BRIEF :: Could you reproduce, exactly as written, every line from the one containing "(209, 522) = (843, 545): pink" through the last line of the records, and nothing else?

Spatial reasoning data:
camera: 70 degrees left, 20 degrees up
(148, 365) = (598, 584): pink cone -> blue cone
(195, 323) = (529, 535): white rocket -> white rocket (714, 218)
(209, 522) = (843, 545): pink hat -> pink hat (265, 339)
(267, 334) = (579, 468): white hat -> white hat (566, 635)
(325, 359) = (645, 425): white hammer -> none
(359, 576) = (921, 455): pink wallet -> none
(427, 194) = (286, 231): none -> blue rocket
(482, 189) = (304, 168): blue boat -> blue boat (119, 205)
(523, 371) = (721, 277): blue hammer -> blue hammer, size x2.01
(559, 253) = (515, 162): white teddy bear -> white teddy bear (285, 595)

COMPLETED TASK ::
(209, 522) = (843, 545): pink hat -> pink hat (265, 339)
(267, 334) = (579, 468): white hat -> white hat (566, 635)
(325, 359) = (645, 425): white hammer -> none
(359, 576) = (921, 455): pink wallet -> none
(427, 194) = (286, 231): none -> blue rocket
(482, 189) = (304, 168): blue boat -> blue boat (119, 205)
(523, 371) = (721, 277): blue hammer -> blue hammer, size x2.01
(559, 253) = (515, 162): white teddy bear -> white teddy bear (285, 595)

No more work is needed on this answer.